### What to work on:
Reproduce the lines below word for word, omitting the pictures.

-- begin Data for the task --

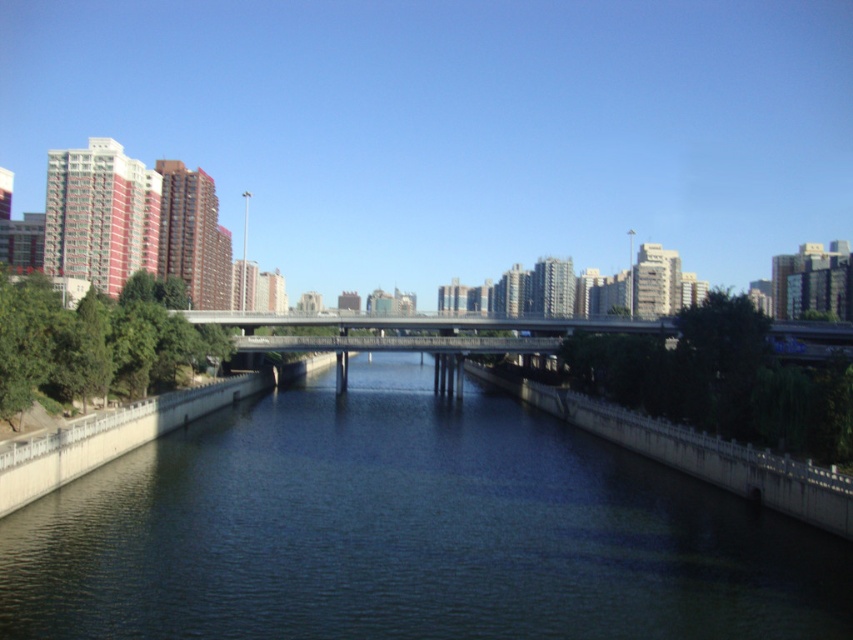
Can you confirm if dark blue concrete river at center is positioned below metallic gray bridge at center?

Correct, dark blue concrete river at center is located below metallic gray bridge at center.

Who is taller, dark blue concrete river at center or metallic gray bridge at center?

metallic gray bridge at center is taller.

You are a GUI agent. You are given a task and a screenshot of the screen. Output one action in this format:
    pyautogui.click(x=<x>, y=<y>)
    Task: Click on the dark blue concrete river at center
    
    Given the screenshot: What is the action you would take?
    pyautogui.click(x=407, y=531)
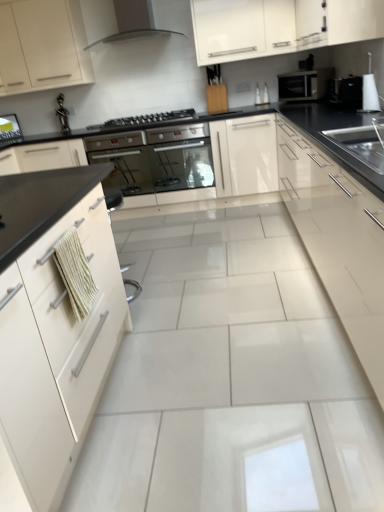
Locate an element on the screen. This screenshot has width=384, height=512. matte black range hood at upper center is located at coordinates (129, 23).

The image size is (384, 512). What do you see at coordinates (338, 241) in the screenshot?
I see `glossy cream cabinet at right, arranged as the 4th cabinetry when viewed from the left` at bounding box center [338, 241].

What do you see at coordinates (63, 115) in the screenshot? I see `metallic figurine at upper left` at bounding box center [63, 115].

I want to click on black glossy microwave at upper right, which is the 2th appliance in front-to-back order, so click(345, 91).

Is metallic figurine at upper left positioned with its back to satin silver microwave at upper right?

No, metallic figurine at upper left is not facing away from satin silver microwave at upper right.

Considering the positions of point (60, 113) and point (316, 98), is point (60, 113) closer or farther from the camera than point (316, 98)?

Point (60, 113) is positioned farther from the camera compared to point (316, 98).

-- end Data for the task --

### Answer to this problem:
Can you confirm if dark blue concrete river at center is positioned below metallic gray bridge at center?

Correct, dark blue concrete river at center is located below metallic gray bridge at center.

Who is taller, dark blue concrete river at center or metallic gray bridge at center?

metallic gray bridge at center is taller.

You are a GUI agent. You are given a task and a screenshot of the screen. Output one action in this format:
    pyautogui.click(x=<x>, y=<y>)
    Task: Click on the dark blue concrete river at center
    
    Given the screenshot: What is the action you would take?
    pyautogui.click(x=407, y=531)
Locate an element on the screen. This screenshot has width=384, height=512. matte black range hood at upper center is located at coordinates (129, 23).

The image size is (384, 512). What do you see at coordinates (338, 241) in the screenshot?
I see `glossy cream cabinet at right, arranged as the 4th cabinetry when viewed from the left` at bounding box center [338, 241].

What do you see at coordinates (63, 115) in the screenshot? I see `metallic figurine at upper left` at bounding box center [63, 115].

I want to click on black glossy microwave at upper right, which is the 2th appliance in front-to-back order, so click(345, 91).

Is metallic figurine at upper left positioned with its back to satin silver microwave at upper right?

No, metallic figurine at upper left is not facing away from satin silver microwave at upper right.

Considering the positions of point (60, 113) and point (316, 98), is point (60, 113) closer or farther from the camera than point (316, 98)?

Point (60, 113) is positioned farther from the camera compared to point (316, 98).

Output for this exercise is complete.